_Exercise instructions_
Render every line of the records below as a JSON list of strings, one string per line, omitting blank lines.

** START OF Data provided **

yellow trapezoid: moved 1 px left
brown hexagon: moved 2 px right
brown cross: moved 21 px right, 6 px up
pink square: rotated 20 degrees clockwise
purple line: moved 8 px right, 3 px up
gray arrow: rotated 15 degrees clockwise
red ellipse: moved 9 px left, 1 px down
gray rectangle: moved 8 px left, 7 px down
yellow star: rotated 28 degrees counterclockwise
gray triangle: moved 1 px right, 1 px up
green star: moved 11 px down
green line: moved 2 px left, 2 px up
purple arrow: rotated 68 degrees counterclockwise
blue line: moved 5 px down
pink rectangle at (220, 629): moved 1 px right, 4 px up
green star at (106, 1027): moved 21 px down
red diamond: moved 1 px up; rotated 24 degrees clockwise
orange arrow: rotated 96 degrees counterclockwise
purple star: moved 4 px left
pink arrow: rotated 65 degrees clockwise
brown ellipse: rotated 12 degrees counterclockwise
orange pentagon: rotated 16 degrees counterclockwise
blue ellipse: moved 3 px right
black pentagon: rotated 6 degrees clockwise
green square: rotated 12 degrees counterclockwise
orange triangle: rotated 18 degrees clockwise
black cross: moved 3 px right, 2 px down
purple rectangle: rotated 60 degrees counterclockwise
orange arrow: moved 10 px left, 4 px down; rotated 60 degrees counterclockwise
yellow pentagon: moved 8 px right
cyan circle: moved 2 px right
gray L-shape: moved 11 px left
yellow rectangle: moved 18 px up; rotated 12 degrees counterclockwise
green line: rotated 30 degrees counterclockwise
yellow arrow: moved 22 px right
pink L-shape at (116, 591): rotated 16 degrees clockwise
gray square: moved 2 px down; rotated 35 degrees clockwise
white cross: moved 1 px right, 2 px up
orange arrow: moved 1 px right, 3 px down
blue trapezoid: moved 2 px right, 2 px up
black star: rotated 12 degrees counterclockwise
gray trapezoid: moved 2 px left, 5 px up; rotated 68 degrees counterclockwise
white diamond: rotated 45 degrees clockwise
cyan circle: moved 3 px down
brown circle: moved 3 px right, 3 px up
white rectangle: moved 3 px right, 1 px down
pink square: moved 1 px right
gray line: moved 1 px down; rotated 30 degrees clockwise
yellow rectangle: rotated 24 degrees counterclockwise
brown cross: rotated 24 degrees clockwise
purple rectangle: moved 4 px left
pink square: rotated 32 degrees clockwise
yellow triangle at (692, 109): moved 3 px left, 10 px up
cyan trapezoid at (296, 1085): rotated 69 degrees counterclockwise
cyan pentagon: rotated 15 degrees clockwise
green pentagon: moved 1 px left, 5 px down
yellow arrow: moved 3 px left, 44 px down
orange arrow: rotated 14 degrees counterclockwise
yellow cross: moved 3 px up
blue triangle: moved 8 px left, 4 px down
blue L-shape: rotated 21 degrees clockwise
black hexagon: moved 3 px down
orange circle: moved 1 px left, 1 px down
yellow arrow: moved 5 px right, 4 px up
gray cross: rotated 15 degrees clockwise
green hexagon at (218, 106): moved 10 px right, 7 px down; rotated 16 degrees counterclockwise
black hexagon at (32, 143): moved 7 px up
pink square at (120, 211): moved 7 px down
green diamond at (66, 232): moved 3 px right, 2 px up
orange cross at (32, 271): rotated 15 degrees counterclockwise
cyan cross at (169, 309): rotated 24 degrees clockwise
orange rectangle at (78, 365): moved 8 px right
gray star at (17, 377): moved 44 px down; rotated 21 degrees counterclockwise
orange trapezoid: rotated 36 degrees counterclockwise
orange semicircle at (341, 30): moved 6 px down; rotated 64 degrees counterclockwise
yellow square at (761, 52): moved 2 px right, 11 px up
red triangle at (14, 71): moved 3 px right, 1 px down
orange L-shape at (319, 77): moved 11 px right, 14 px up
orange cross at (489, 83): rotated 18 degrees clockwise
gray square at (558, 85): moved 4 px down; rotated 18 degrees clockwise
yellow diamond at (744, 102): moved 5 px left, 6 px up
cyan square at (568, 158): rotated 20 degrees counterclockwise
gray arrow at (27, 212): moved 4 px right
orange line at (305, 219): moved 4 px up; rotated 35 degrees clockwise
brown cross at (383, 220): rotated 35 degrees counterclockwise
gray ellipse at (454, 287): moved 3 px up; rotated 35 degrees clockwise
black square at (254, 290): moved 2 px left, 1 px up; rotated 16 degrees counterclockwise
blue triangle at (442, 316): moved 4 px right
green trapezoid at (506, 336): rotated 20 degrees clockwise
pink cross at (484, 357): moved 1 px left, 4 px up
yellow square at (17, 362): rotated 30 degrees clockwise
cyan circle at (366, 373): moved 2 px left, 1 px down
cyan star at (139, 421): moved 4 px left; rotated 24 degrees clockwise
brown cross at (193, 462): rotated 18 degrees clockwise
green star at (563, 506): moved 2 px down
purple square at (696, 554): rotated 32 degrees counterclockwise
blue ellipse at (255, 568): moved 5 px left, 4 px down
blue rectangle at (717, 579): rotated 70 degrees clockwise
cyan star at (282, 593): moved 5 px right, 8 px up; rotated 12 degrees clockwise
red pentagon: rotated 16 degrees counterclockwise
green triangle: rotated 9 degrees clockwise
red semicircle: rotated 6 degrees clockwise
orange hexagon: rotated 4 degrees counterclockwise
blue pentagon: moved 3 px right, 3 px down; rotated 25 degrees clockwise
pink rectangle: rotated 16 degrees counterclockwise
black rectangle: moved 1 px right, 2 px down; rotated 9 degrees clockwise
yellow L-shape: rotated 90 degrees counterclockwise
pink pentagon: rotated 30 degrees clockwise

** END OF Data provided **

_Exercise result_
[
  "yellow trapezoid: moved 1 px left",
  "brown hexagon: moved 2 px right",
  "brown cross: moved 21 px right, 6 px up",
  "pink square: rotated 20 degrees clockwise",
  "purple line: moved 8 px right, 3 px up",
  "gray arrow: rotated 15 degrees clockwise",
  "red ellipse: moved 9 px left, 1 px down",
  "gray rectangle: moved 8 px left, 7 px down",
  "yellow star: rotated 28 degrees counterclockwise",
  "gray triangle: moved 1 px right, 1 px up",
  "green star: moved 11 px down",
  "green line: moved 2 px left, 2 px up",
  "purple arrow: rotated 68 degrees counterclockwise",
  "blue line: moved 5 px down",
  "pink rectangle at (220, 629): moved 1 px right, 4 px up",
  "green star at (106, 1027): moved 21 px down",
  "red diamond: moved 1 px up; rotated 24 degrees clockwise",
  "orange arrow: rotated 96 degrees counterclockwise",
  "purple star: moved 4 px left",
  "pink arrow: rotated 65 degrees clockwise",
  "brown ellipse: rotated 12 degrees counterclockwise",
  "orange pentagon: rotated 16 degrees counterclockwise",
  "blue ellipse: moved 3 px right",
  "black pentagon: rotated 6 degrees clockwise",
  "green square: rotated 12 degrees counterclockwise",
  "orange triangle: rotated 18 degrees clockwise",
  "black cross: moved 3 px right, 2 px down",
  "purple rectangle: rotated 60 degrees counterclockwise",
  "orange arrow: moved 10 px left, 4 px down; rotated 60 degrees counterclockwise",
  "yellow pentagon: moved 8 px right",
  "cyan circle: moved 2 px right",
  "gray L-shape: moved 11 px left",
  "yellow rectangle: moved 18 px up; rotated 12 degrees counterclockwise",
  "green line: rotated 30 degrees counterclockwise",
  "yellow arrow: moved 22 px right",
  "pink L-shape at (116, 591): rotated 16 degrees clockwise",
  "gray square: moved 2 px down; rotated 35 degrees clockwise",
  "white cross: moved 1 px right, 2 px up",
  "orange arrow: moved 1 px right, 3 px down",
  "blue trapezoid: moved 2 px right, 2 px up",
  "black star: rotated 12 degrees counterclockwise",
  "gray trapezoid: moved 2 px left, 5 px up; rotated 68 degrees counterclockwise",
  "white diamond: rotated 45 degrees clockwise",
  "cyan circle: moved 3 px down",
  "brown circle: moved 3 px right, 3 px up",
  "white rectangle: moved 3 px right, 1 px down",
  "pink square: moved 1 px right",
  "gray line: moved 1 px down; rotated 30 degrees clockwise",
  "yellow rectangle: rotated 24 degrees counterclockwise",
  "brown cross: rotated 24 degrees clockwise",
  "purple rectangle: moved 4 px left",
  "pink square: rotated 32 degrees clockwise",
  "yellow triangle at (692, 109): moved 3 px left, 10 px up",
  "cyan trapezoid at (296, 1085): rotated 69 degrees counterclockwise",
  "cyan pentagon: rotated 15 degrees clockwise",
  "green pentagon: moved 1 px left, 5 px down",
  "yellow arrow: moved 3 px left, 44 px down",
  "orange arrow: rotated 14 degrees counterclockwise",
  "yellow cross: moved 3 px up",
  "blue triangle: moved 8 px left, 4 px down",
  "blue L-shape: rotated 21 degrees clockwise",
  "black hexagon: moved 3 px down",
  "orange circle: moved 1 px left, 1 px down",
  "yellow arrow: moved 5 px right, 4 px up",
  "gray cross: rotated 15 degrees clockwise",
  "green hexagon at (218, 106): moved 10 px right, 7 px down; rotated 16 degrees counterclockwise",
  "black hexagon at (32, 143): moved 7 px up",
  "pink square at (120, 211): moved 7 px down",
  "green diamond at (66, 232): moved 3 px right, 2 px up",
  "orange cross at (32, 271): rotated 15 degrees counterclockwise",
  "cyan cross at (169, 309): rotated 24 degrees clockwise",
  "orange rectangle at (78, 365): moved 8 px right",
  "gray star at (17, 377): moved 44 px down; rotated 21 degrees counterclockwise",
  "orange trapezoid: rotated 36 degrees counterclockwise",
  "orange semicircle at (341, 30): moved 6 px down; rotated 64 degrees counterclockwise",
  "yellow square at (761, 52): moved 2 px right, 11 px up",
  "red triangle at (14, 71): moved 3 px right, 1 px down",
  "orange L-shape at (319, 77): moved 11 px right, 14 px up",
  "orange cross at (489, 83): rotated 18 degrees clockwise",
  "gray square at (558, 85): moved 4 px down; rotated 18 degrees clockwise",
  "yellow diamond at (744, 102): moved 5 px left, 6 px up",
  "cyan square at (568, 158): rotated 20 degrees counterclockwise",
  "gray arrow at (27, 212): moved 4 px right",
  "orange line at (305, 219): moved 4 px up; rotated 35 degrees clockwise",
  "brown cross at (383, 220): rotated 35 degrees counterclockwise",
  "gray ellipse at (454, 287): moved 3 px up; rotated 35 degrees clockwise",
  "black square at (254, 290): moved 2 px left, 1 px up; rotated 16 degrees counterclockwise",
  "blue triangle at (442, 316): moved 4 px right",
  "green trapezoid at (506, 336): rotated 20 degrees clockwise",
  "pink cross at (484, 357): moved 1 px left, 4 px up",
  "yellow square at (17, 362): rotated 30 degrees clockwise",
  "cyan circle at (366, 373): moved 2 px left, 1 px down",
  "cyan star at (139, 421): moved 4 px left; rotated 24 degrees clockwise",
  "brown cross at (193, 462): rotated 18 degrees clockwise",
  "green star at (563, 506): moved 2 px down",
  "purple square at (696, 554): rotated 32 degrees counterclockwise",
  "blue ellipse at (255, 568): moved 5 px left, 4 px down",
  "blue rectangle at (717, 579): rotated 70 degrees clockwise",
  "cyan star at (282, 593): moved 5 px right, 8 px up; rotated 12 degrees clockwise",
  "red pentagon: rotated 16 degrees counterclockwise",
  "green triangle: rotated 9 degrees clockwise",
  "red semicircle: rotated 6 degrees clockwise",
  "orange hexagon: rotated 4 degrees counterclockwise",
  "blue pentagon: moved 3 px right, 3 px down; rotated 25 degrees clockwise",
  "pink rectangle: rotated 16 degrees counterclockwise",
  "black rectangle: moved 1 px right, 2 px down; rotated 9 degrees clockwise",
  "yellow L-shape: rotated 90 degrees counterclockwise",
  "pink pentagon: rotated 30 degrees clockwise"
]